#### [ASSIGNMENT]
Reproduce exactly, and nothing but, the lines between the one with "leaf-green photo camera centre" and the end of the entries, both ends included.

#### [EXTRACTED ENTRIES]
Segment Open

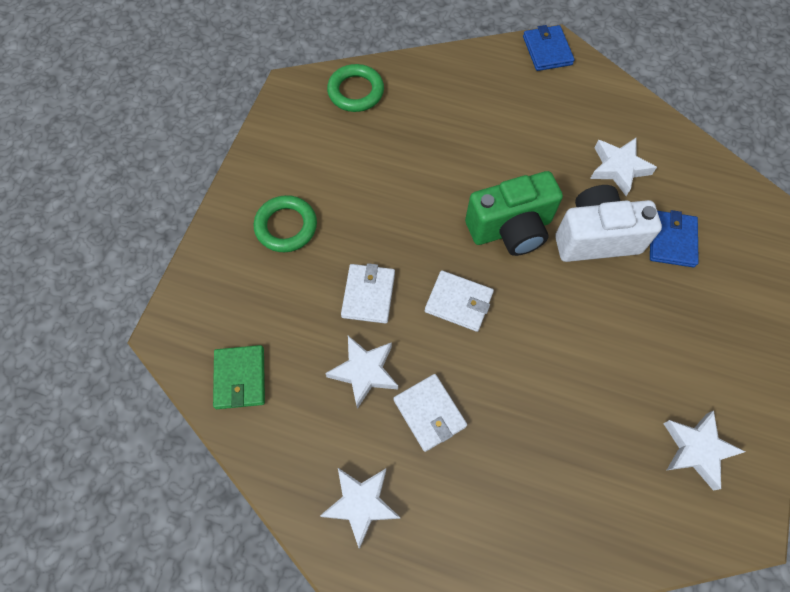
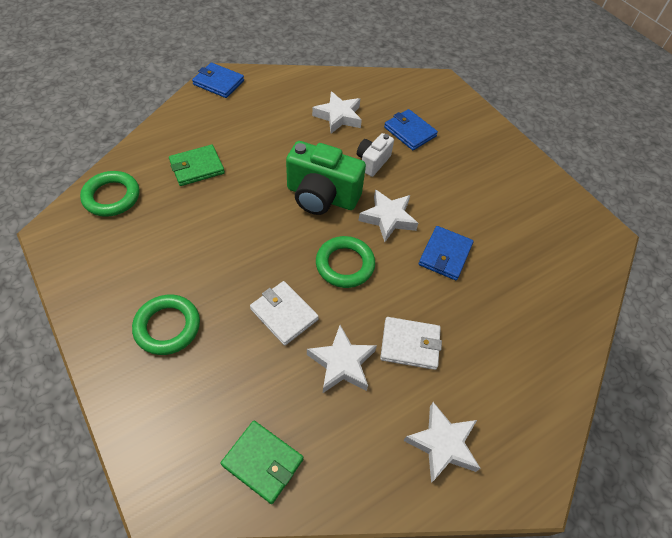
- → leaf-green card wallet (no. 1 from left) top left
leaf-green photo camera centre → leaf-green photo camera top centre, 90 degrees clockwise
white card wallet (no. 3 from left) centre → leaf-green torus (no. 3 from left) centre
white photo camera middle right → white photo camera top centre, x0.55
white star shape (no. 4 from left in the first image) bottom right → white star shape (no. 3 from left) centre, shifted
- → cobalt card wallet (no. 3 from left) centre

Segment Closed

#### [WRITTEN RESPONSE]
leaf-green photo camera centre → leaf-green photo camera top centre, 90 degrees clockwise
white card wallet (no. 3 from left) centre → leaf-green torus (no. 3 from left) centre
white photo camera middle right → white photo camera top centre, x0.55
white star shape (no. 4 from left in the first image) bottom right → white star shape (no. 3 from left) centre, shifted
- → cobalt card wallet (no. 3 from left) centre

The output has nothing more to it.